## WORK TO COMPLETE:
Repeat, line for line, the entries below from the first line to the line containing "to 282, 333", counting both ends.

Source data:
*** Begin section ***
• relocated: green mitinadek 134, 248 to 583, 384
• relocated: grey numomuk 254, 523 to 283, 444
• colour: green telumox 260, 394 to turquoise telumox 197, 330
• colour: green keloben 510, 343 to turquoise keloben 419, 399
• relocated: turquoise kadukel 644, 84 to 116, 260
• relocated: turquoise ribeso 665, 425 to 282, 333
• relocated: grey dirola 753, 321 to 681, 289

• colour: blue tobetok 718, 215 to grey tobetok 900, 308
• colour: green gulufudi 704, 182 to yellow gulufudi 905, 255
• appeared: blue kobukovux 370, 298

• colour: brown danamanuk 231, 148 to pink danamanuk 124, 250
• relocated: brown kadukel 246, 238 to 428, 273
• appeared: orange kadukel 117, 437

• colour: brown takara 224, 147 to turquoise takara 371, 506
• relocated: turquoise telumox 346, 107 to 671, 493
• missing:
*** End section ***
## ANSWER SPACE:
• relocated: green mitinadek 134, 248 to 583, 384
• relocated: grey numomuk 254, 523 to 283, 444
• colour: green telumox 260, 394 to turquoise telumox 197, 330
• colour: green keloben 510, 343 to turquoise keloben 419, 399
• relocated: turquoise kadukel 644, 84 to 116, 260
• relocated: turquoise ribeso 665, 425 to 282, 333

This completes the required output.